What you have to do >> Your answer must be the exact lines from the one holding "change=relocated; old=pyramid (black);" through the end of the entries, with no pictures.

Given information >>
————————

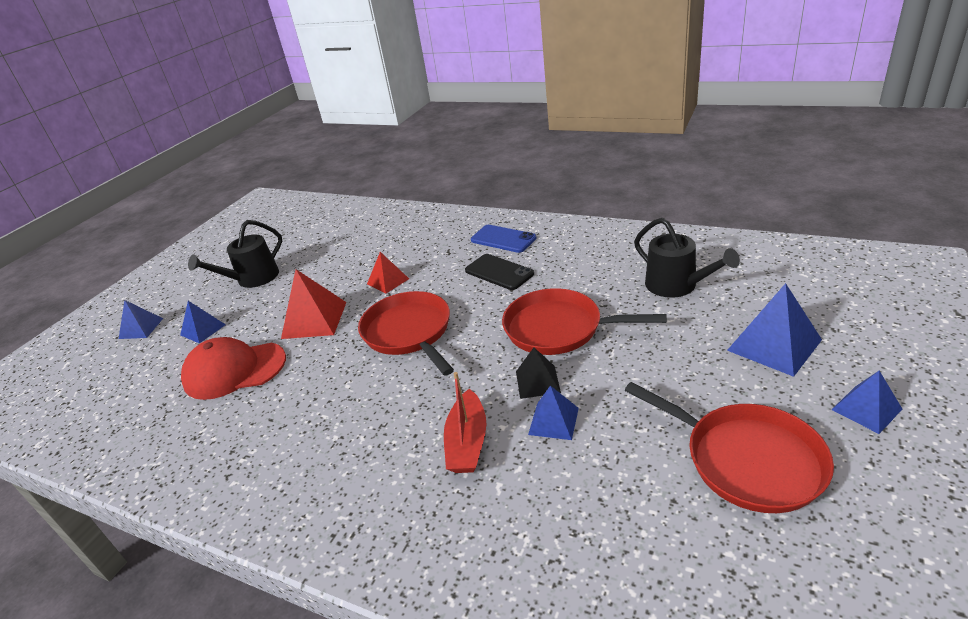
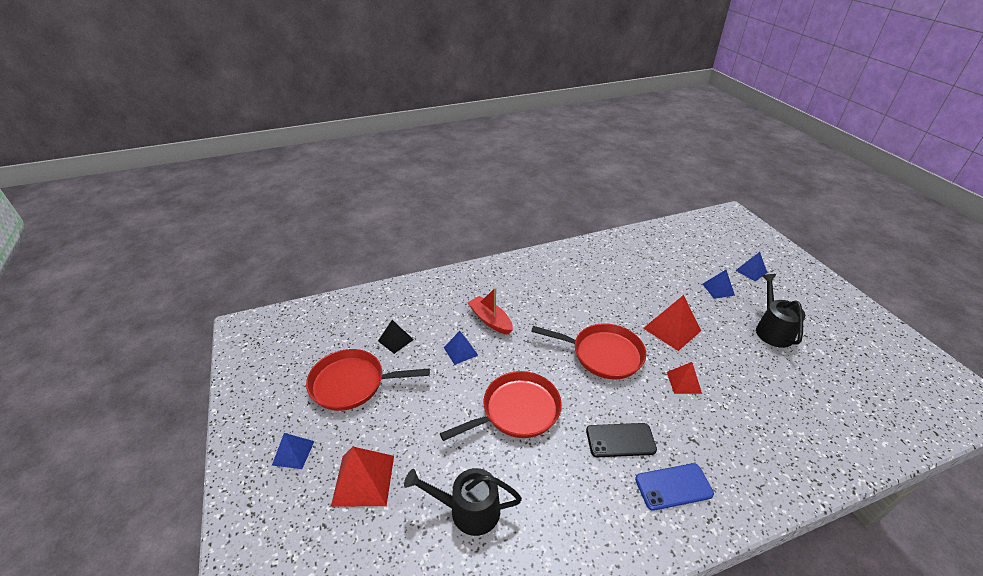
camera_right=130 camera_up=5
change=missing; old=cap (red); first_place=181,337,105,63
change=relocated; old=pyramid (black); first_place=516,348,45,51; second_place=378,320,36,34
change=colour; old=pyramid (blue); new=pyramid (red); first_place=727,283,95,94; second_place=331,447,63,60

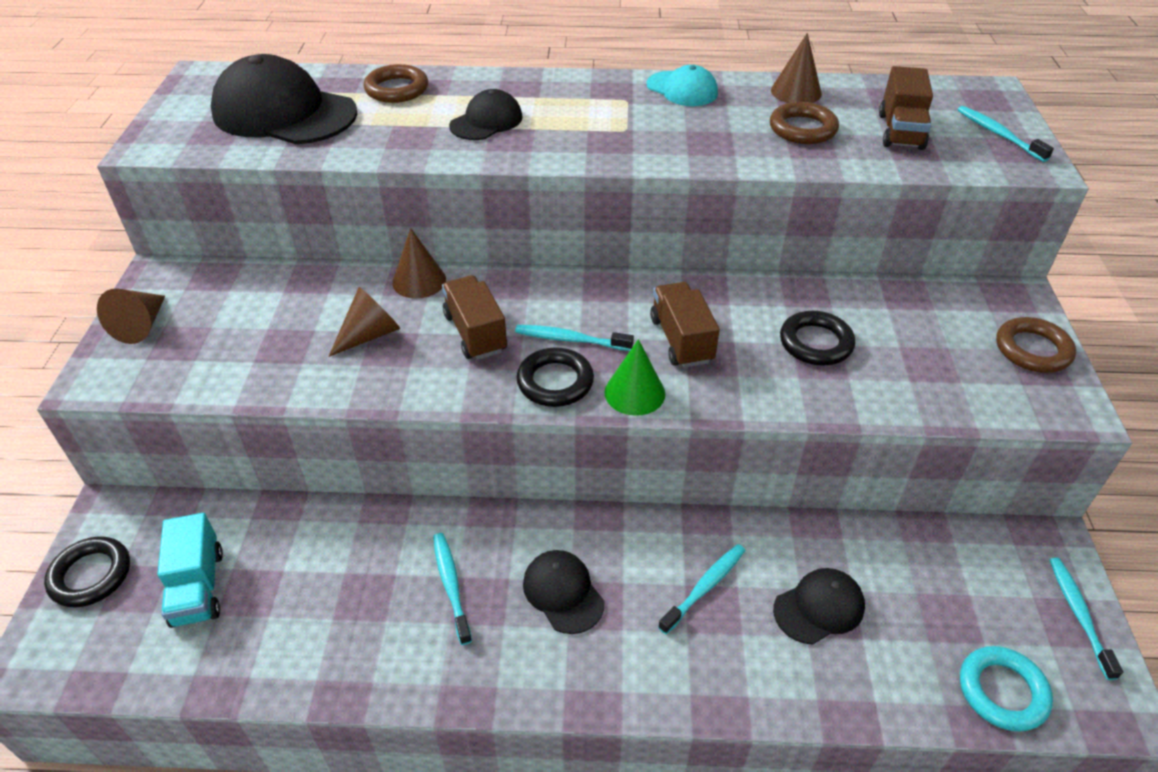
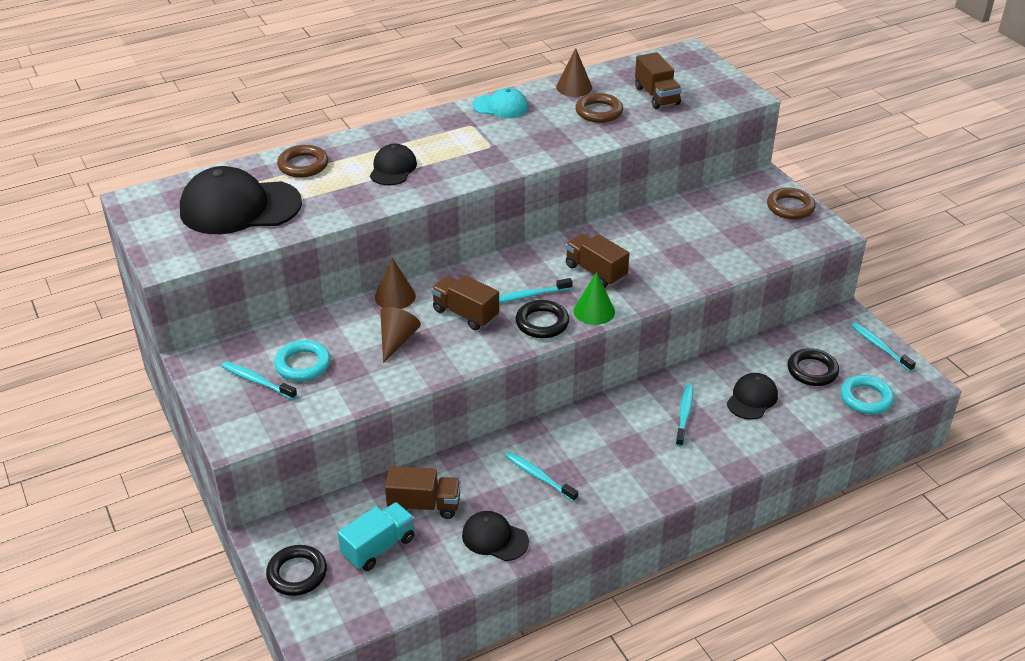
camera_right=-30 camera_up=-5
change=missing; old=cone (brown); first_place=97,288,68,56
change=appeared; new=ring (turquoise); second_place=274,340,57,41
change=appeared; new=truck (brown); second_place=385,466,76,53
change=relocated; old=cap (black); first_place=523,550,81,84; second_place=462,511,67,50
change=relocated; old=ring (black); first_place=780,311,75,55; second_place=787,348,52,38
change=relocated; old=toothbrush (turquoise); first_place=957,106,97,56; second_place=221,361,76,39
change=spun; old=truck (turquoise); first_place=158,513,65,115; second_place=338,502,77,69; degrees=-90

————————

Written solution >>
change=relocated; old=pyramid (black); first_place=516,348,45,51; second_place=378,320,36,34
change=colour; old=pyramid (blue); new=pyramid (red); first_place=727,283,95,94; second_place=331,447,63,60

camera_right=-30 camera_up=-5
change=missing; old=cone (brown); first_place=97,288,68,56
change=appeared; new=ring (turquoise); second_place=274,340,57,41
change=appeared; new=truck (brown); second_place=385,466,76,53
change=relocated; old=cap (black); first_place=523,550,81,84; second_place=462,511,67,50
change=relocated; old=ring (black); first_place=780,311,75,55; second_place=787,348,52,38
change=relocated; old=toothbrush (turquoise); first_place=957,106,97,56; second_place=221,361,76,39
change=spun; old=truck (turquoise); first_place=158,513,65,115; second_place=338,502,77,69; degrees=-90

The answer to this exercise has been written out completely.